> [The task]
Every line containing the word "pink" must be pulled from the records.

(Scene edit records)
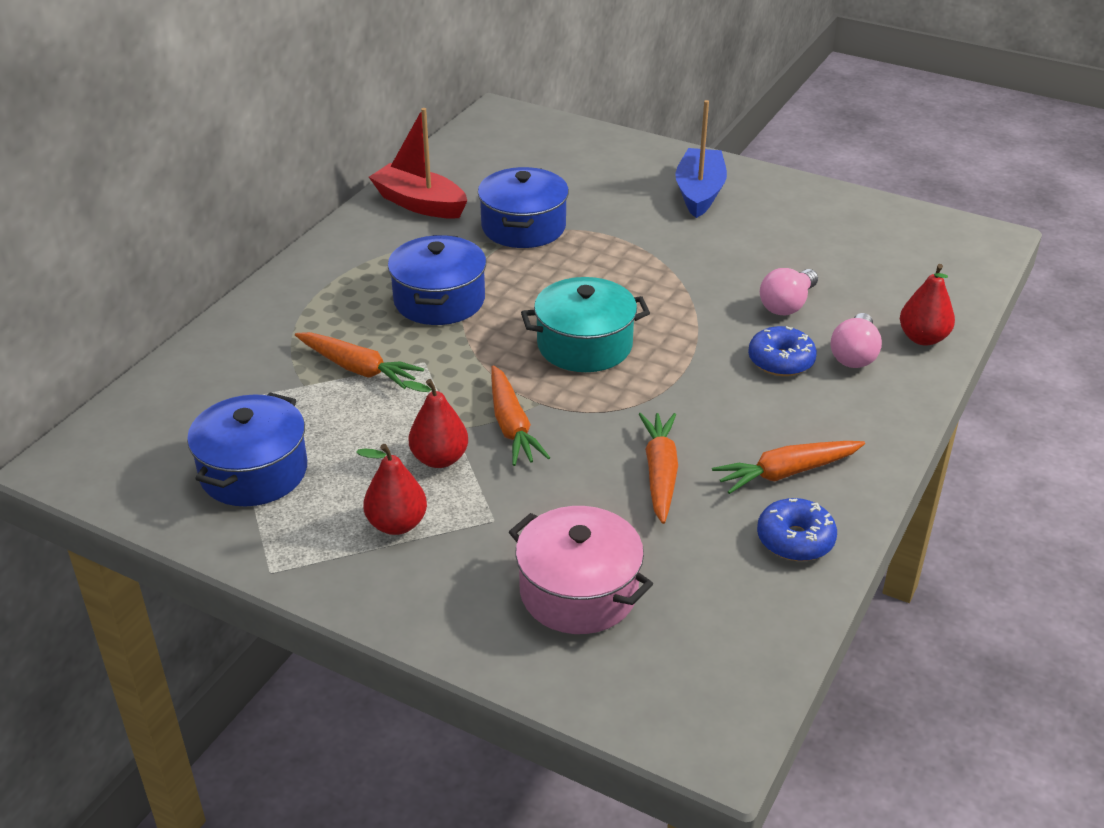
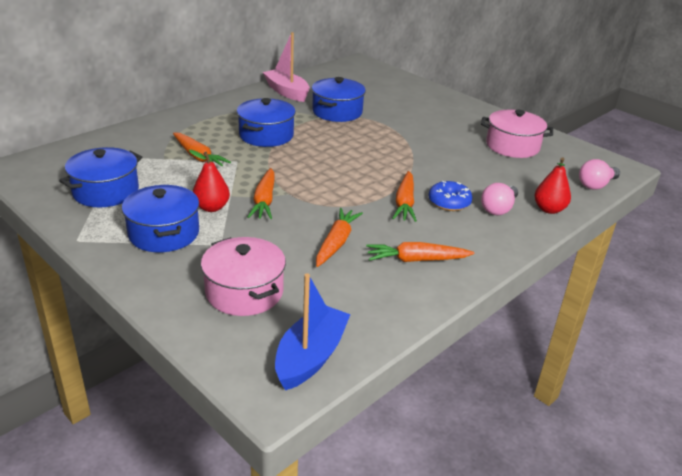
camera: 15 degrees right, 5 degrees down
red pear [356,444,427,535] -> blue pot [122,185,199,252]
red boat [369,108,467,219] -> pink boat [263,32,310,102]
turquoise pot [521,277,650,372] -> none
blue boat [675,100,727,218] -> blue boat moved to [275,273,351,390]
blue donut [757,498,837,561] -> none
pink light bulb [760,268,818,315] -> pink light bulb moved to [579,159,620,190]
none -> orange carrot [392,171,417,222]
none -> pink pot [481,110,553,158]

> [Completed exercise]
red boat [369,108,467,219] -> pink boat [263,32,310,102]
pink light bulb [760,268,818,315] -> pink light bulb moved to [579,159,620,190]
none -> pink pot [481,110,553,158]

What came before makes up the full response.